Instructions for the task -
Say how many lines in the records include the string "none", adding no other words.

....

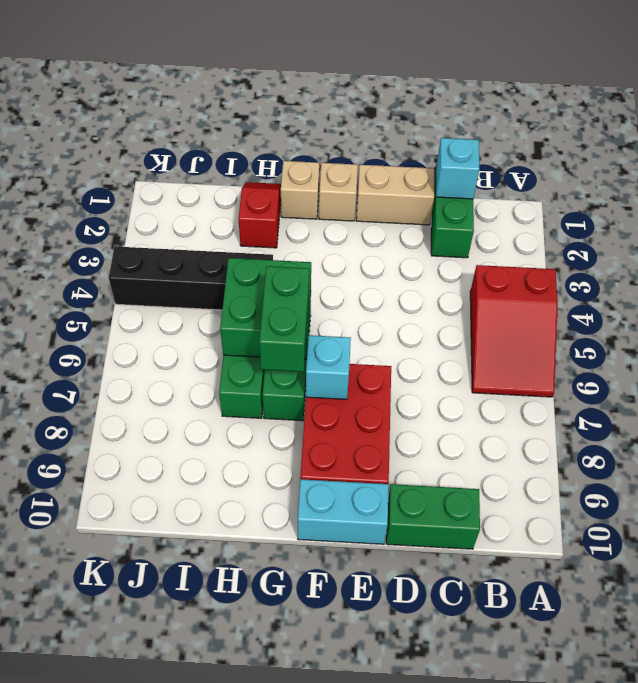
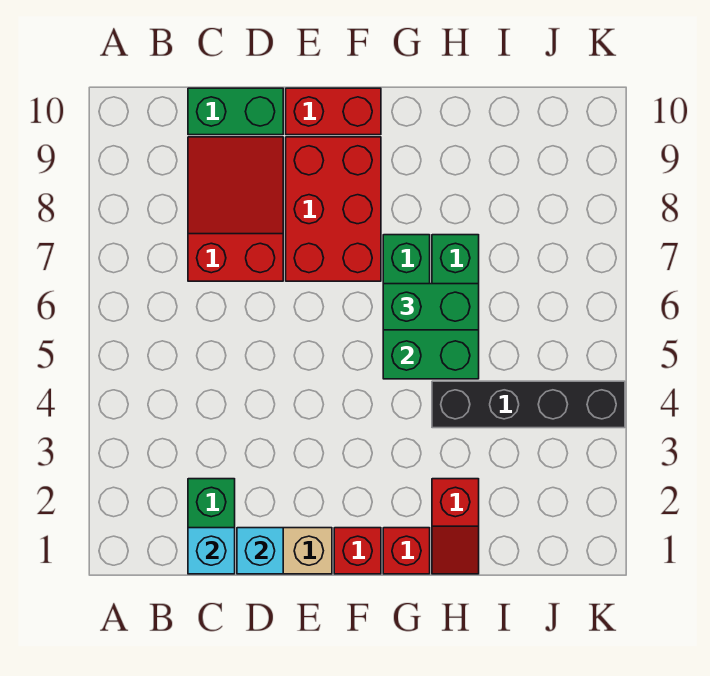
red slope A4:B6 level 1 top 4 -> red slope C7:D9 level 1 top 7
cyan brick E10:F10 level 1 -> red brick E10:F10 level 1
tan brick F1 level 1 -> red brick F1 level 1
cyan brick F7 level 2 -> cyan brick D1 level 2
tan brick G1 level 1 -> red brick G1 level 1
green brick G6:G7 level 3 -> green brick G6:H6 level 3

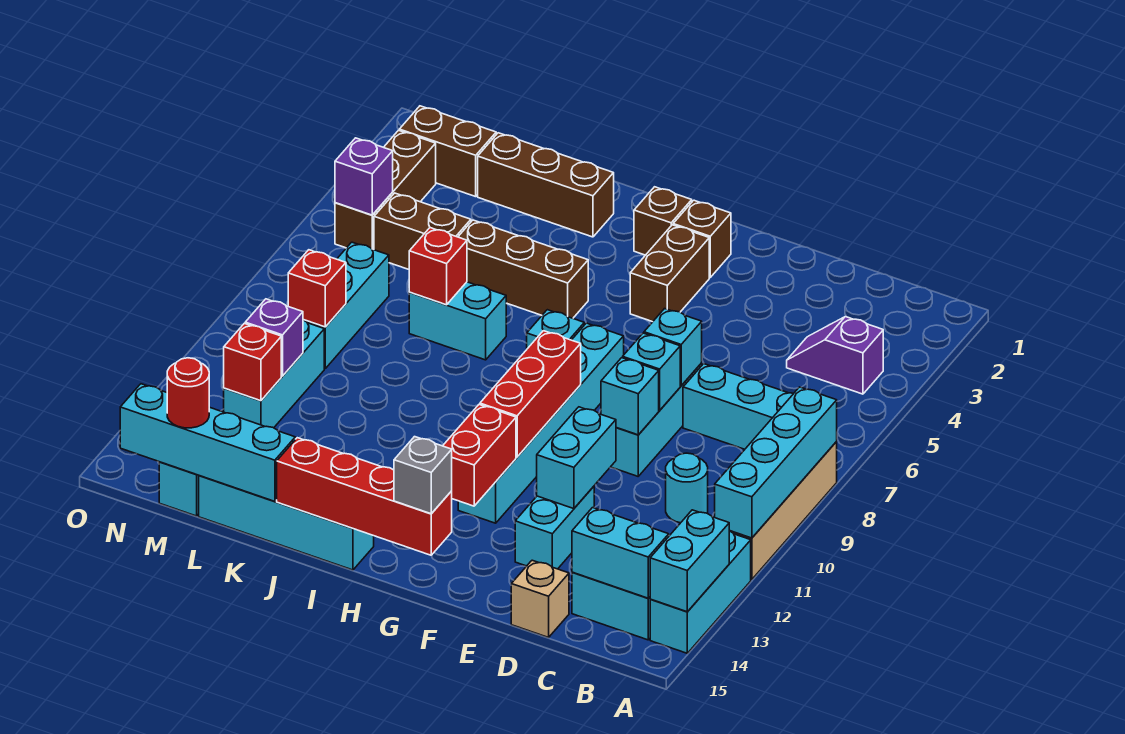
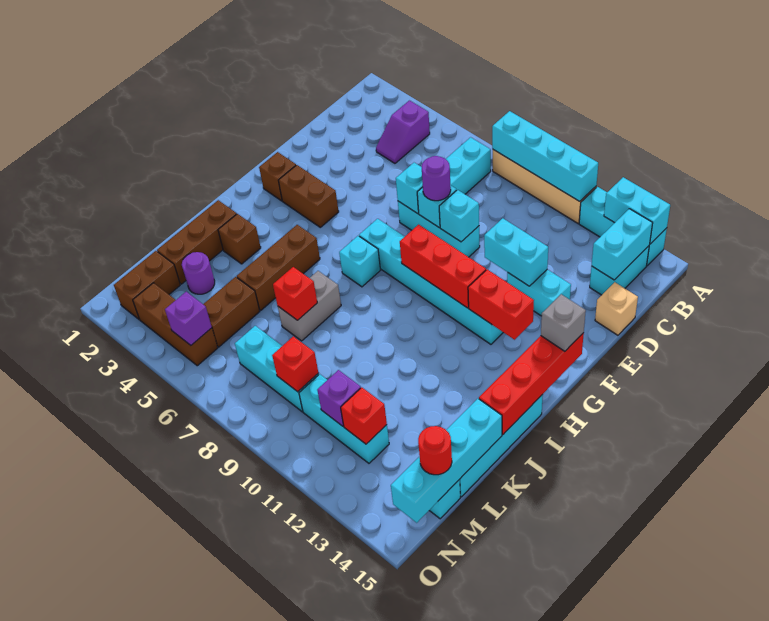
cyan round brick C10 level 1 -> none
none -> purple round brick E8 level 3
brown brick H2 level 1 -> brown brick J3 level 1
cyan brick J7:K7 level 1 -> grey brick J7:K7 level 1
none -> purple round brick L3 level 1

....

Written solution -
3